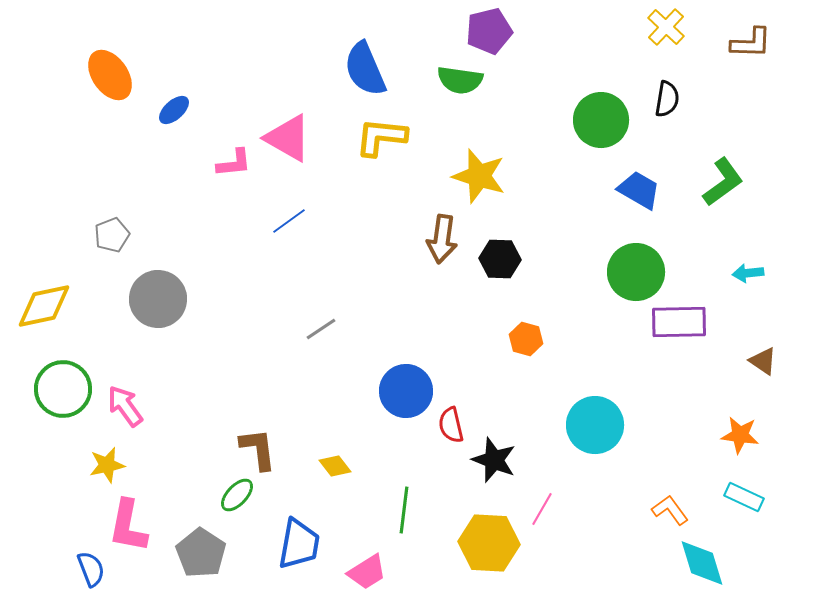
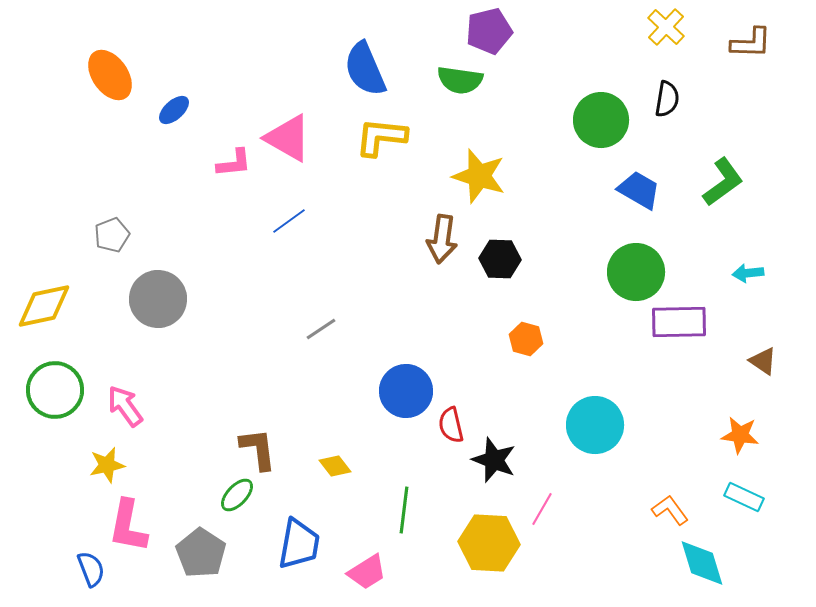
green circle at (63, 389): moved 8 px left, 1 px down
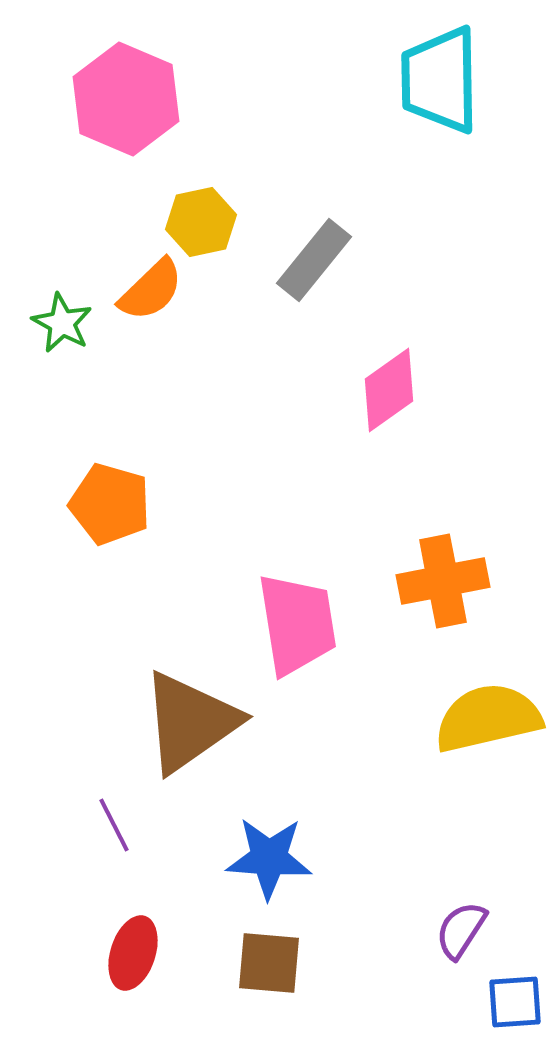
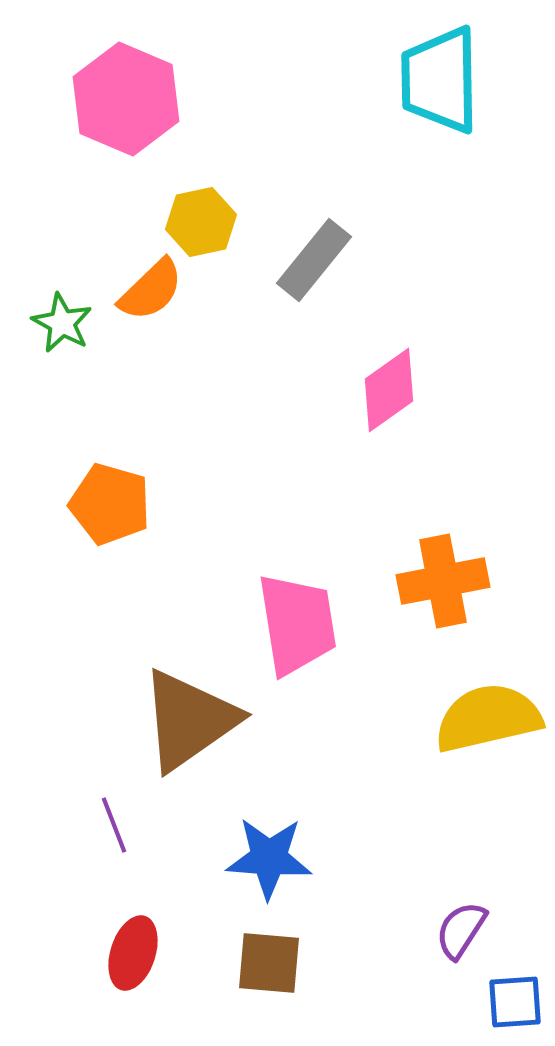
brown triangle: moved 1 px left, 2 px up
purple line: rotated 6 degrees clockwise
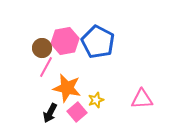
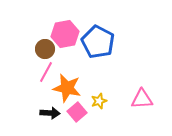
pink hexagon: moved 7 px up
brown circle: moved 3 px right, 1 px down
pink line: moved 5 px down
yellow star: moved 3 px right, 1 px down
black arrow: rotated 114 degrees counterclockwise
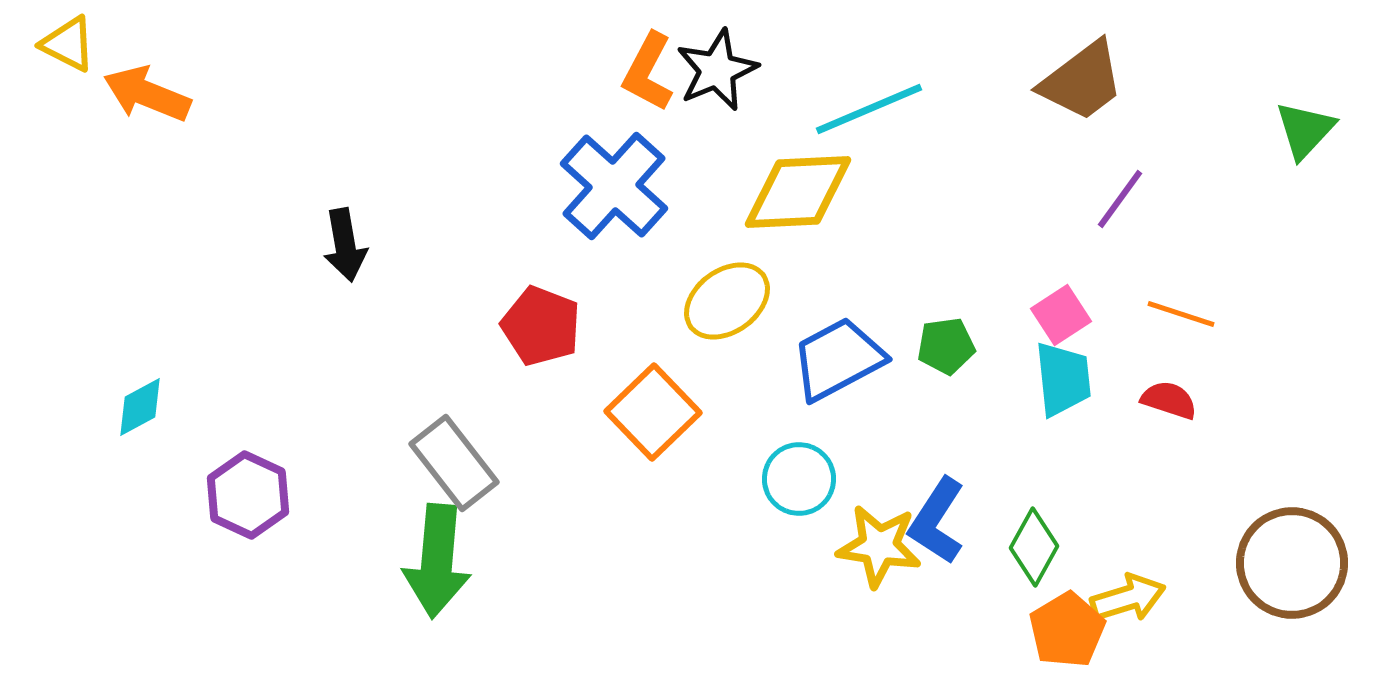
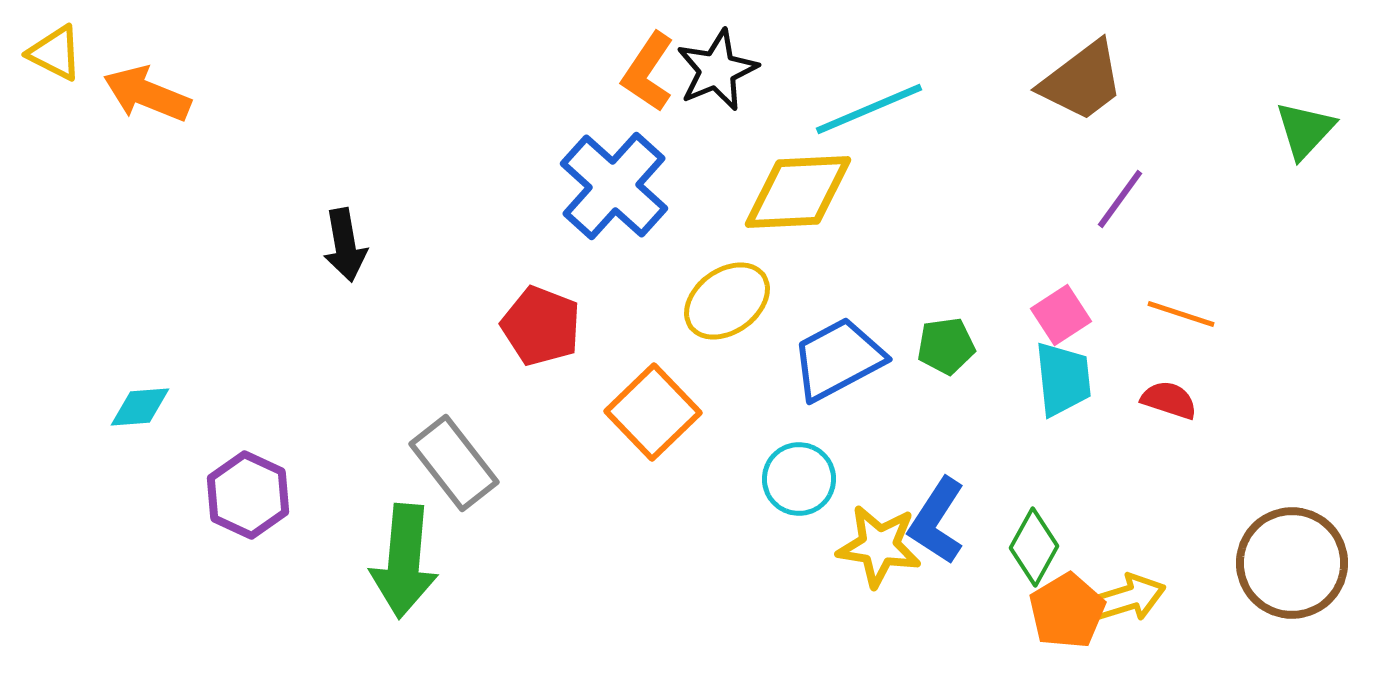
yellow triangle: moved 13 px left, 9 px down
orange L-shape: rotated 6 degrees clockwise
cyan diamond: rotated 24 degrees clockwise
green arrow: moved 33 px left
orange pentagon: moved 19 px up
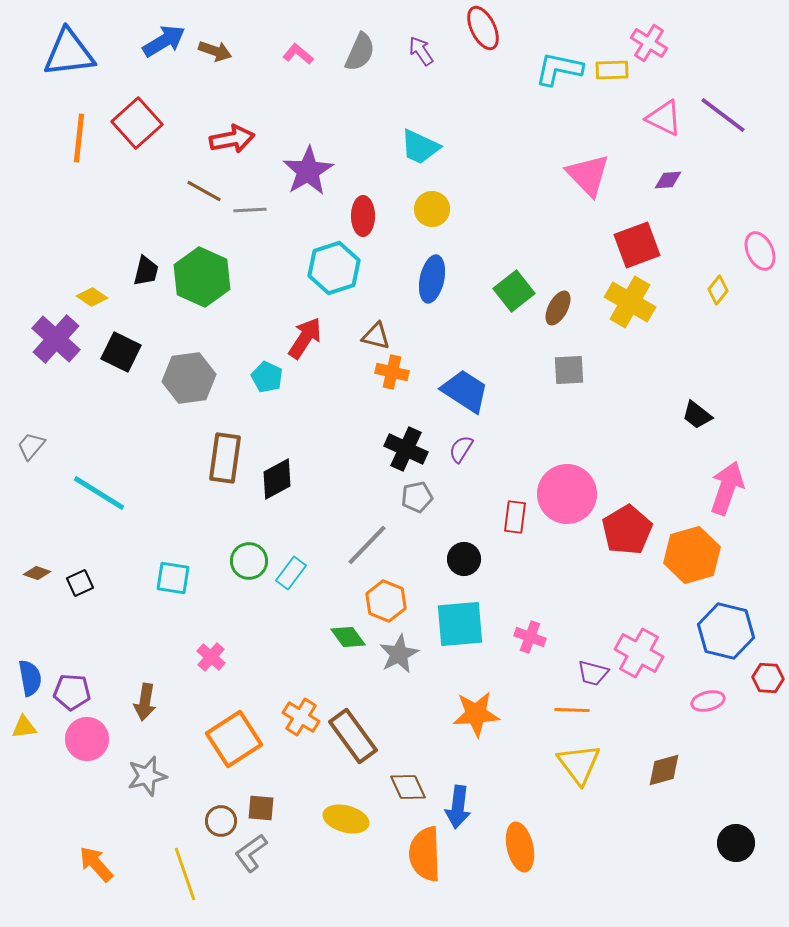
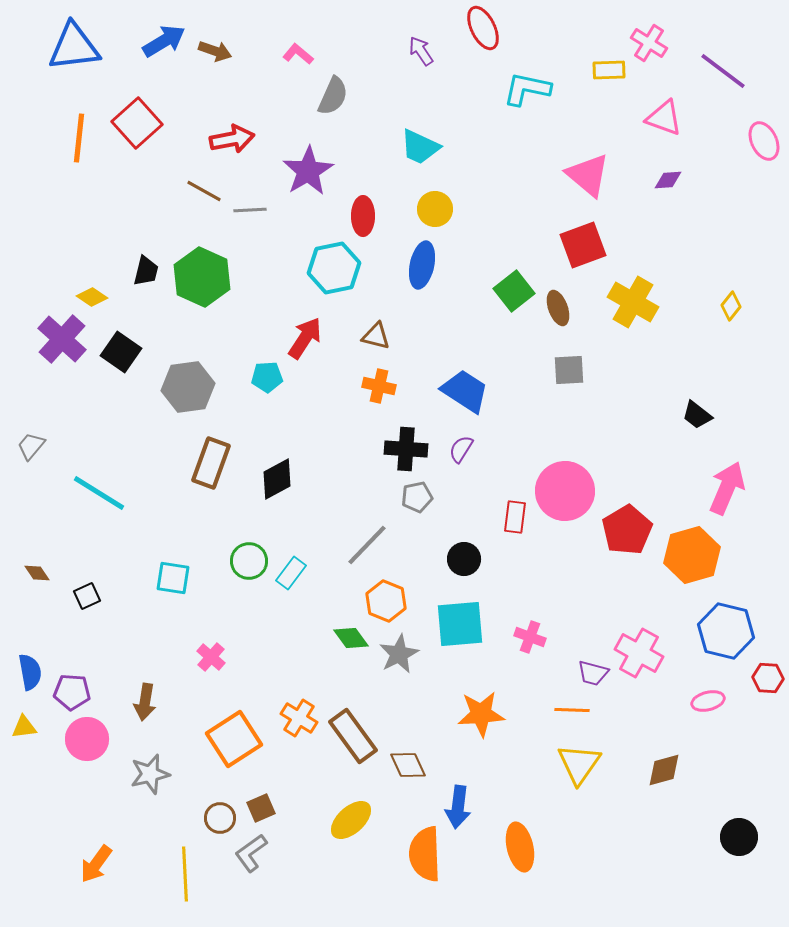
gray semicircle at (360, 52): moved 27 px left, 44 px down
blue triangle at (69, 53): moved 5 px right, 6 px up
cyan L-shape at (559, 69): moved 32 px left, 20 px down
yellow rectangle at (612, 70): moved 3 px left
purple line at (723, 115): moved 44 px up
pink triangle at (664, 118): rotated 6 degrees counterclockwise
pink triangle at (588, 175): rotated 6 degrees counterclockwise
yellow circle at (432, 209): moved 3 px right
red square at (637, 245): moved 54 px left
pink ellipse at (760, 251): moved 4 px right, 110 px up
cyan hexagon at (334, 268): rotated 6 degrees clockwise
blue ellipse at (432, 279): moved 10 px left, 14 px up
yellow diamond at (718, 290): moved 13 px right, 16 px down
yellow cross at (630, 302): moved 3 px right
brown ellipse at (558, 308): rotated 48 degrees counterclockwise
purple cross at (56, 339): moved 6 px right
black square at (121, 352): rotated 9 degrees clockwise
orange cross at (392, 372): moved 13 px left, 14 px down
cyan pentagon at (267, 377): rotated 28 degrees counterclockwise
gray hexagon at (189, 378): moved 1 px left, 9 px down
black cross at (406, 449): rotated 21 degrees counterclockwise
brown rectangle at (225, 458): moved 14 px left, 5 px down; rotated 12 degrees clockwise
pink arrow at (727, 488): rotated 4 degrees clockwise
pink circle at (567, 494): moved 2 px left, 3 px up
brown diamond at (37, 573): rotated 36 degrees clockwise
black square at (80, 583): moved 7 px right, 13 px down
green diamond at (348, 637): moved 3 px right, 1 px down
blue semicircle at (30, 678): moved 6 px up
orange star at (476, 714): moved 5 px right
orange cross at (301, 717): moved 2 px left, 1 px down
yellow triangle at (579, 764): rotated 12 degrees clockwise
gray star at (147, 776): moved 3 px right, 2 px up
brown diamond at (408, 787): moved 22 px up
brown square at (261, 808): rotated 28 degrees counterclockwise
yellow ellipse at (346, 819): moved 5 px right, 1 px down; rotated 57 degrees counterclockwise
brown circle at (221, 821): moved 1 px left, 3 px up
black circle at (736, 843): moved 3 px right, 6 px up
orange arrow at (96, 864): rotated 102 degrees counterclockwise
yellow line at (185, 874): rotated 16 degrees clockwise
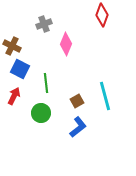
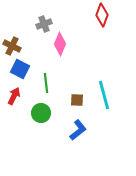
pink diamond: moved 6 px left
cyan line: moved 1 px left, 1 px up
brown square: moved 1 px up; rotated 32 degrees clockwise
blue L-shape: moved 3 px down
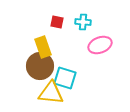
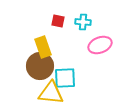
red square: moved 1 px right, 1 px up
cyan square: rotated 20 degrees counterclockwise
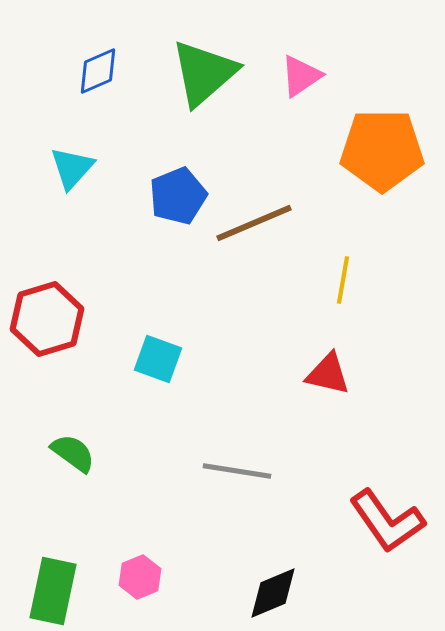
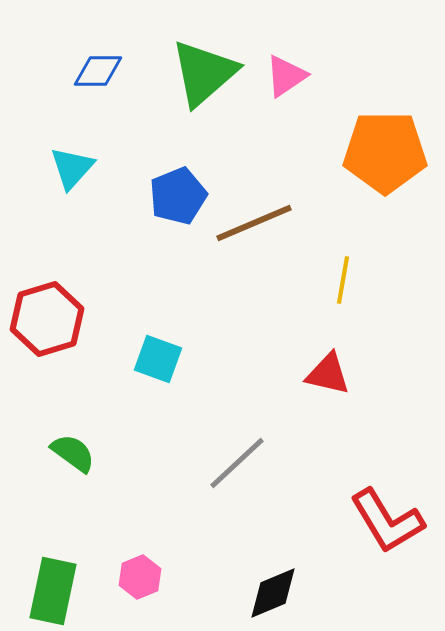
blue diamond: rotated 24 degrees clockwise
pink triangle: moved 15 px left
orange pentagon: moved 3 px right, 2 px down
gray line: moved 8 px up; rotated 52 degrees counterclockwise
red L-shape: rotated 4 degrees clockwise
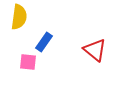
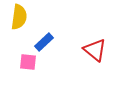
blue rectangle: rotated 12 degrees clockwise
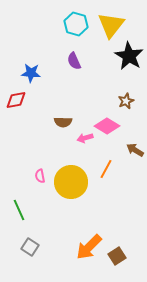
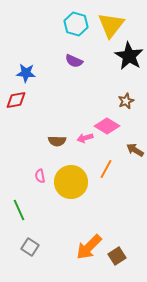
purple semicircle: rotated 42 degrees counterclockwise
blue star: moved 5 px left
brown semicircle: moved 6 px left, 19 px down
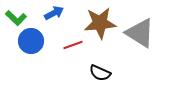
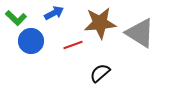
black semicircle: rotated 115 degrees clockwise
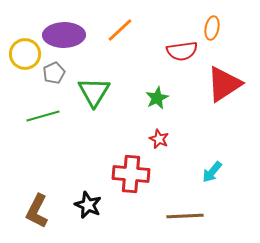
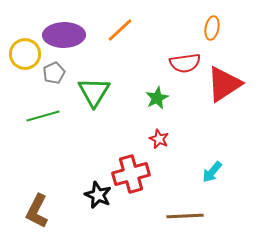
red semicircle: moved 3 px right, 12 px down
red cross: rotated 21 degrees counterclockwise
black star: moved 10 px right, 10 px up
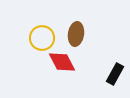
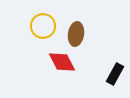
yellow circle: moved 1 px right, 12 px up
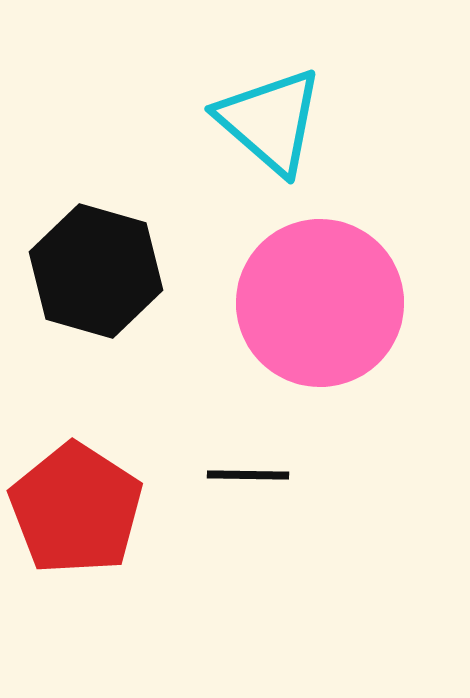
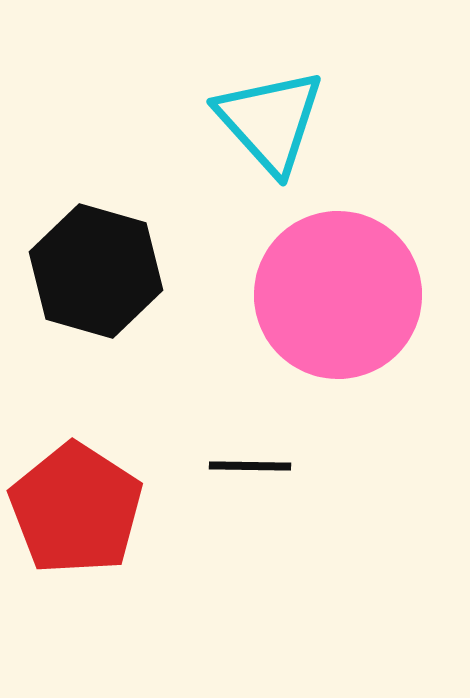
cyan triangle: rotated 7 degrees clockwise
pink circle: moved 18 px right, 8 px up
black line: moved 2 px right, 9 px up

Objective »
Can you give the material again from the line that has "brown triangle: moved 1 px left, 2 px up" through the line that has "orange pentagon: moved 19 px up", swapping "rotated" for "turned" and leaving everything else as it is? Leave the pictures out of your answer.

Full response »
brown triangle: moved 1 px left, 2 px up
purple line: turned 6 degrees clockwise
pink hexagon: moved 7 px up
brown circle: moved 3 px right, 1 px down
pink line: moved 5 px down
yellow star: moved 3 px right, 1 px down
black arrow: turned 114 degrees counterclockwise
yellow triangle: moved 13 px left, 9 px down
orange L-shape: turned 6 degrees clockwise
cyan diamond: turned 24 degrees clockwise
green arrow: moved 33 px left
orange pentagon: moved 19 px up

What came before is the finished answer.